- [Your instructions]
Pictures should be left out while the data beneath this task is written out word for word.

- [Data extracts]

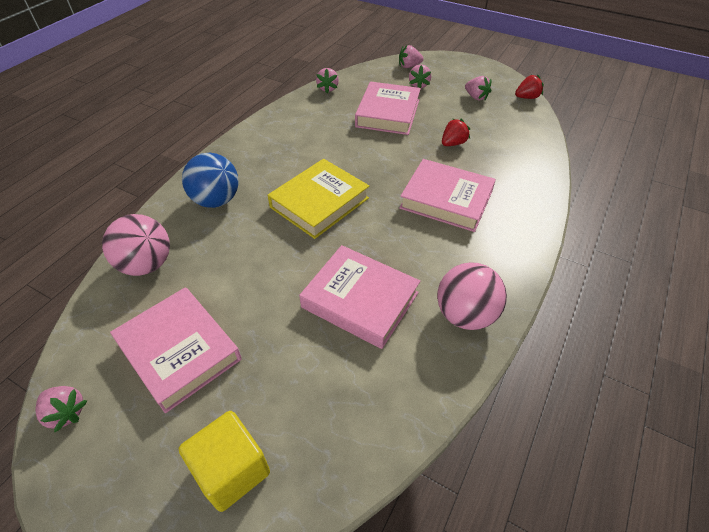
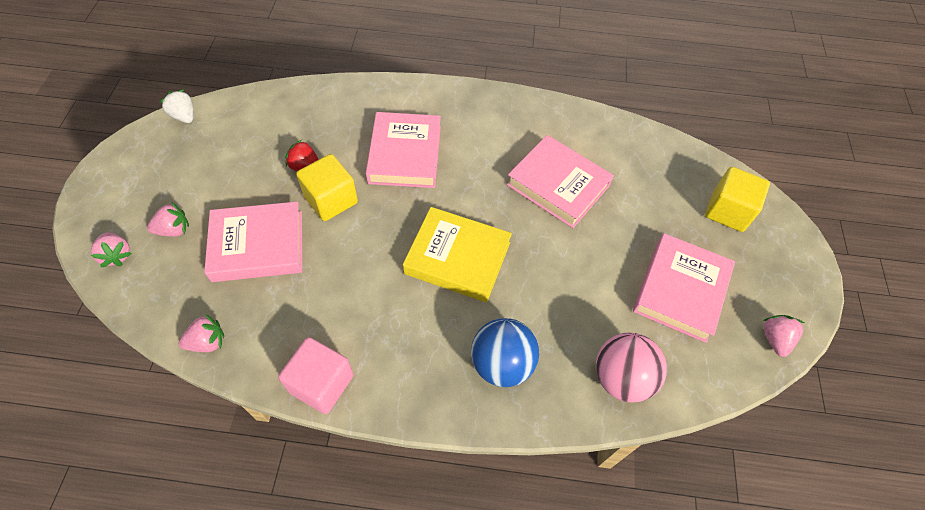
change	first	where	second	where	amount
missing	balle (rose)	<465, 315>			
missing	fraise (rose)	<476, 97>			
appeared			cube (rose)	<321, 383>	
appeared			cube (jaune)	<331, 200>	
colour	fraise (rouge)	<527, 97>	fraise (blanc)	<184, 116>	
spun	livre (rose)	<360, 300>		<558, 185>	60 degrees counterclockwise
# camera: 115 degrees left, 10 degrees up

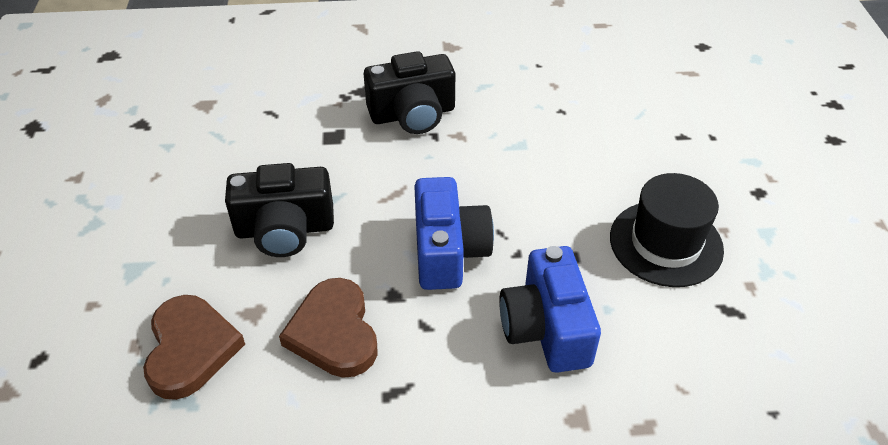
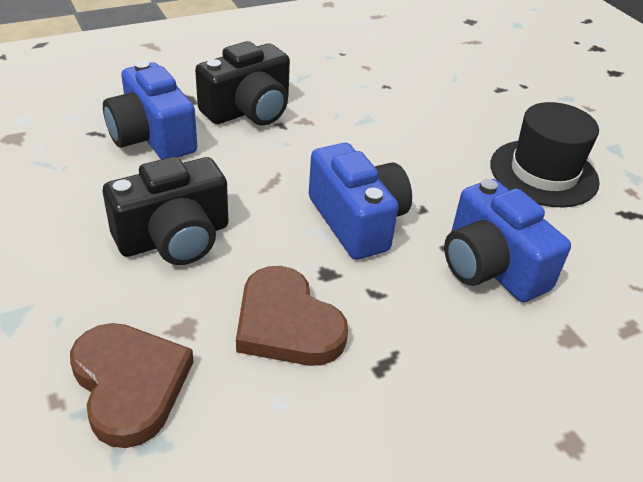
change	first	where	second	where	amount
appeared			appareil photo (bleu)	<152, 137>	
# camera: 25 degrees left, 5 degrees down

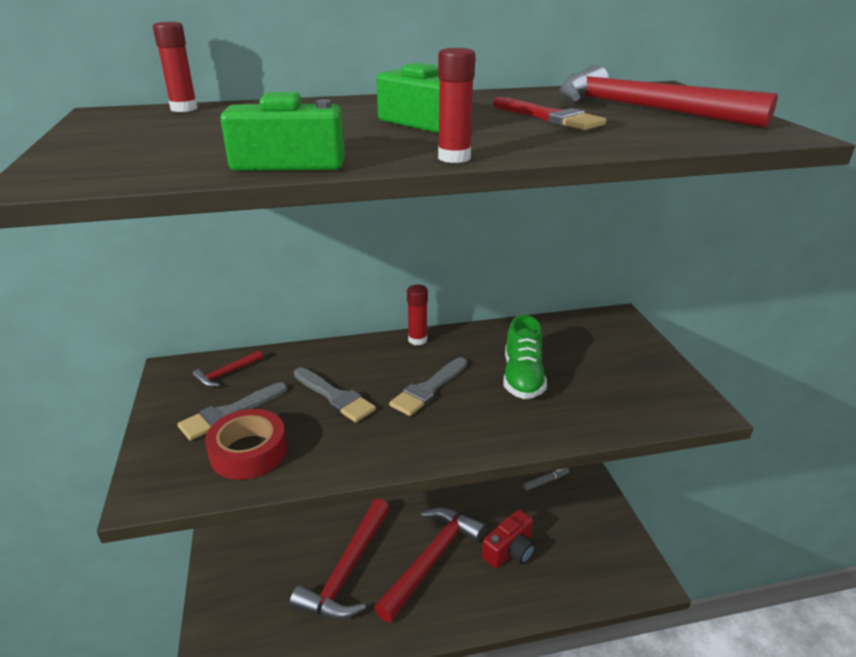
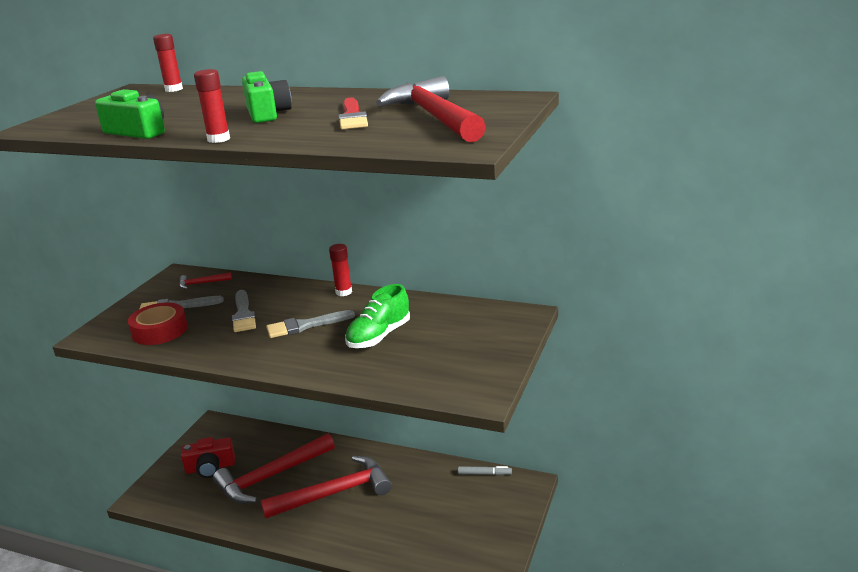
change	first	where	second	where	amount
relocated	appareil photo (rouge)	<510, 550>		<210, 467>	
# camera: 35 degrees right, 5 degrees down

- [Result]
change	first	where	second	where	amount
missing	balle (rose)	<465, 315>			
missing	fraise (rose)	<476, 97>			
appeared			cube (rose)	<321, 383>	
appeared			cube (jaune)	<331, 200>	
colour	fraise (rouge)	<527, 97>	fraise (blanc)	<184, 116>	
spun	livre (rose)	<360, 300>		<558, 185>	60 degrees counterclockwise
# camera: 115 degrees left, 10 degrees up

change	first	where	second	where	amount
appeared			appareil photo (bleu)	<152, 137>	
# camera: 25 degrees left, 5 degrees down

change	first	where	second	where	amount
relocated	appareil photo (rouge)	<510, 550>		<210, 467>	
# camera: 35 degrees right, 5 degrees down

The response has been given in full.